When you reach the line containing "camera: 35 degrees left, 10 degrees down" in the entries below, start writing out each line exactly, and stop after the line containing "(620, 298) = (557, 105): purple".

> **Records supplied**
=====
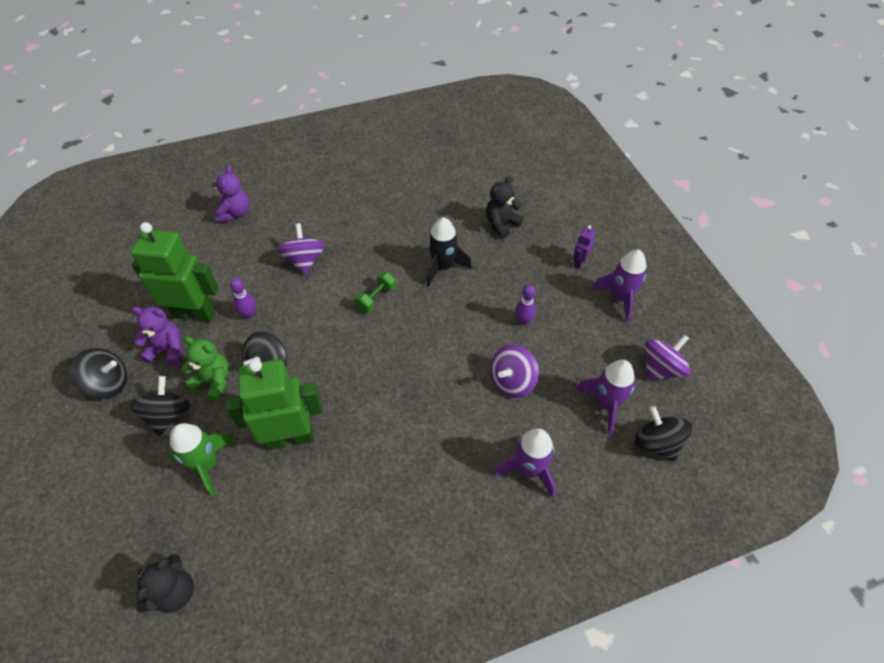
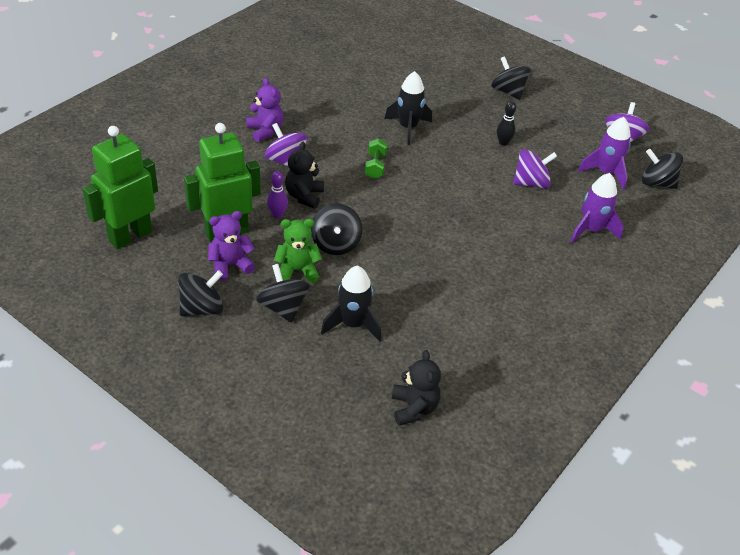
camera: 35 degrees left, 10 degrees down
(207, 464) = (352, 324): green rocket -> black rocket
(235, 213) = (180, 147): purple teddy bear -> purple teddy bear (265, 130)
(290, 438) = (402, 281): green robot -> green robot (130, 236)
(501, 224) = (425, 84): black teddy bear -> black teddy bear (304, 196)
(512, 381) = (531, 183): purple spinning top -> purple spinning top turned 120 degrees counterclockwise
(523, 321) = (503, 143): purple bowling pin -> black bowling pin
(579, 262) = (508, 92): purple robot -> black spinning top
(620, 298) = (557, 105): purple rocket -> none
=====
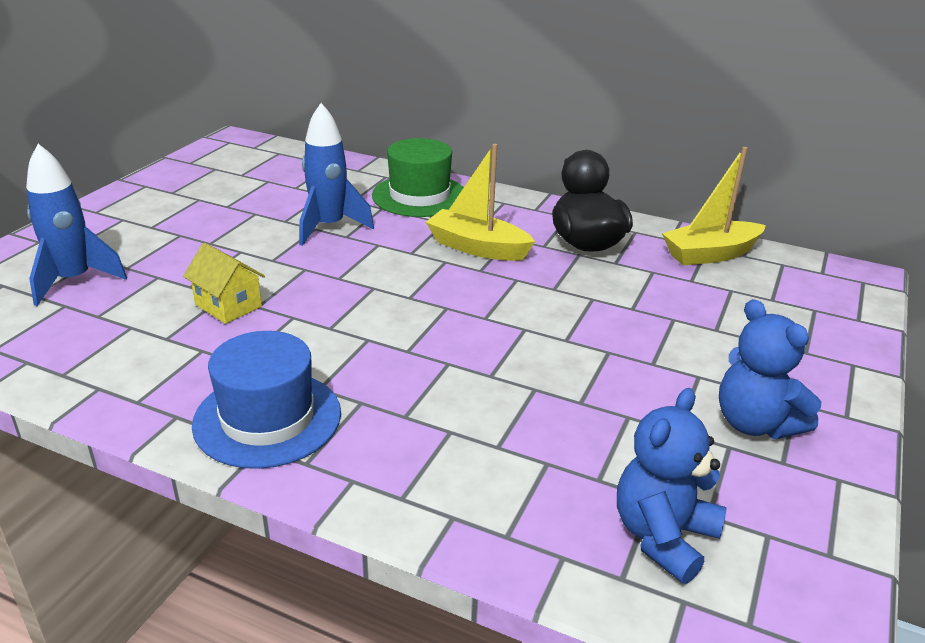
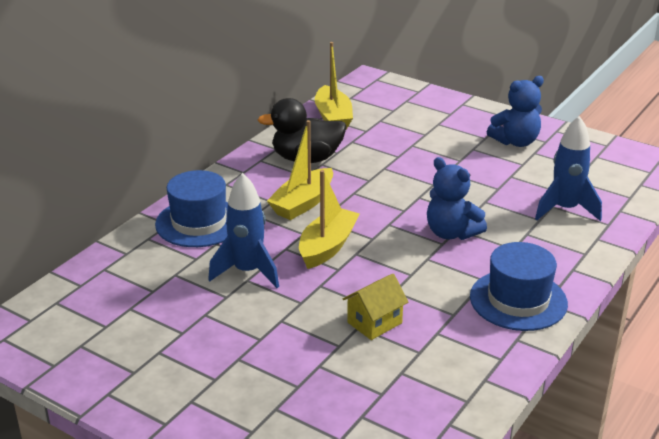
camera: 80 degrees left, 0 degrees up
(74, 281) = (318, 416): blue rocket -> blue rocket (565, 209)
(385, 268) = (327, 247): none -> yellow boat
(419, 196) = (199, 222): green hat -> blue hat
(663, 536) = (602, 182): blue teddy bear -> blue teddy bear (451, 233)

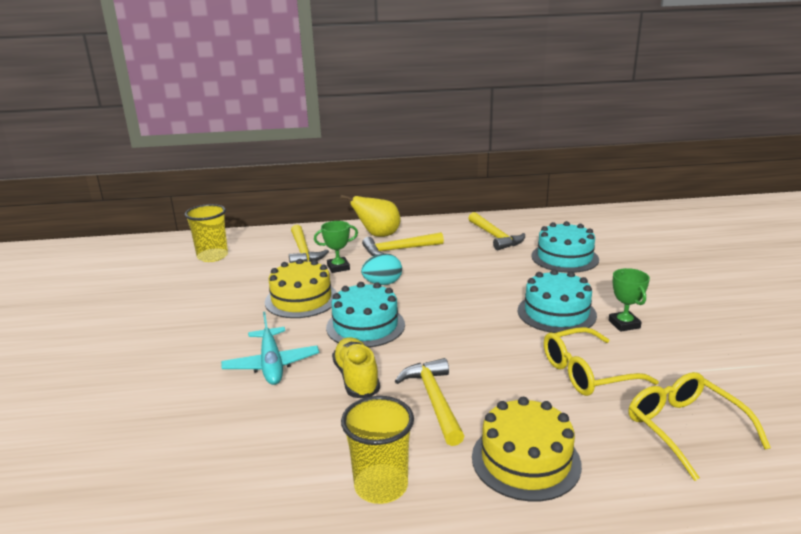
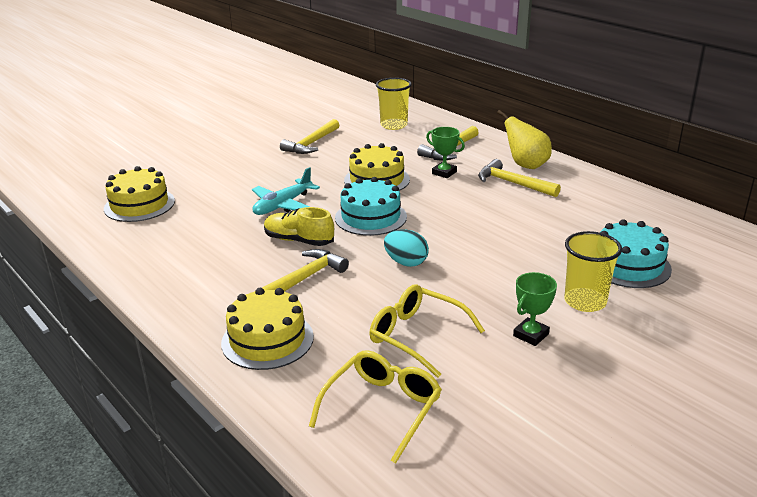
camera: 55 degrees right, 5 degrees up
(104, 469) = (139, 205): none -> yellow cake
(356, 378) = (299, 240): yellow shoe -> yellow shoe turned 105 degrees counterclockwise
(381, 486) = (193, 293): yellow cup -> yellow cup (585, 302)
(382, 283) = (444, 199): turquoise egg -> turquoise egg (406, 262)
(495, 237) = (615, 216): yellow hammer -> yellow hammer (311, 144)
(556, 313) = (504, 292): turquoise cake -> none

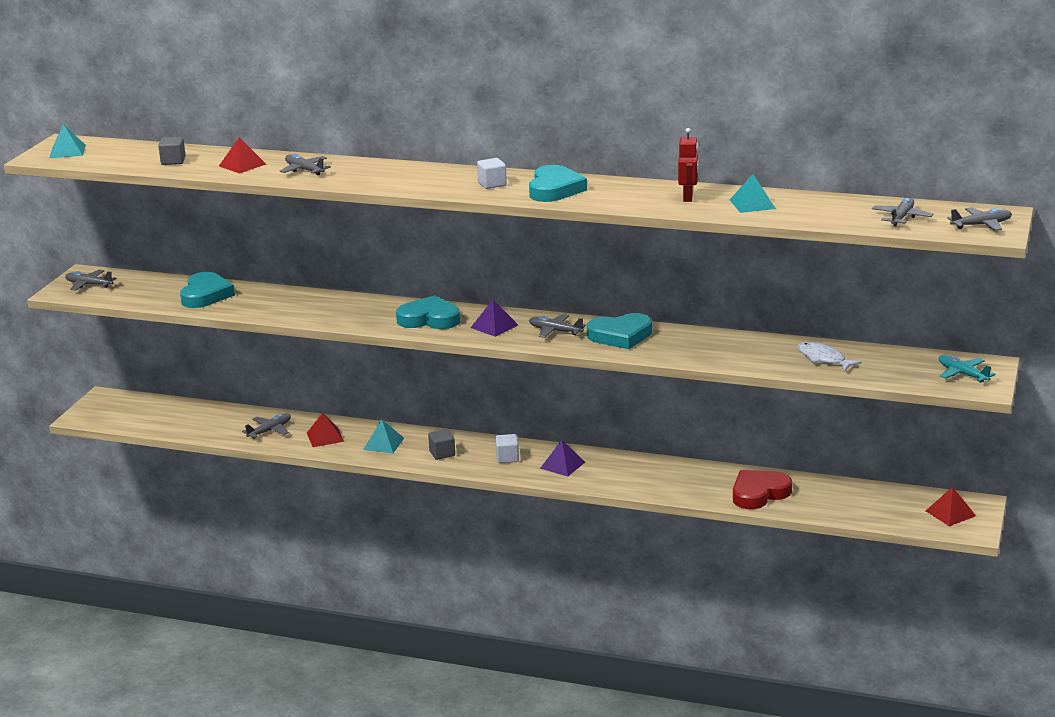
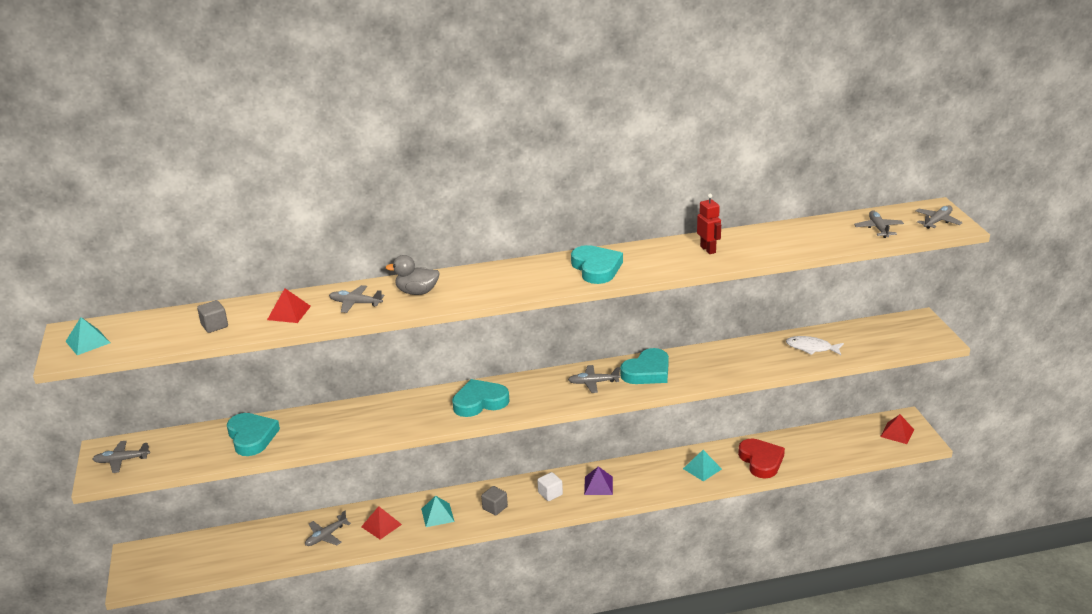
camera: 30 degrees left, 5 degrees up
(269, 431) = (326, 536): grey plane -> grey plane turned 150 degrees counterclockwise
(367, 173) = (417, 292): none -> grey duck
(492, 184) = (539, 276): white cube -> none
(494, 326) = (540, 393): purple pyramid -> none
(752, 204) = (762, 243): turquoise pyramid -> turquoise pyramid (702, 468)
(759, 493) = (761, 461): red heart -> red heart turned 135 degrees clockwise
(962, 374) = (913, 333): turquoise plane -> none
=====
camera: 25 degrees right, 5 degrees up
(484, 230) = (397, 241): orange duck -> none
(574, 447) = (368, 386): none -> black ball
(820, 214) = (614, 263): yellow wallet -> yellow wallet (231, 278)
=====
> **Output**
camera: 35 degrees left, 10 degrees down
(207, 464) = (352, 324): green rocket -> black rocket
(235, 213) = (180, 147): purple teddy bear -> purple teddy bear (265, 130)
(290, 438) = (402, 281): green robot -> green robot (130, 236)
(501, 224) = (425, 84): black teddy bear -> black teddy bear (304, 196)
(512, 381) = (531, 183): purple spinning top -> purple spinning top turned 120 degrees counterclockwise
(523, 321) = (503, 143): purple bowling pin -> black bowling pin
(579, 262) = (508, 92): purple robot -> black spinning top
(620, 298) = (557, 105): purple rocket -> none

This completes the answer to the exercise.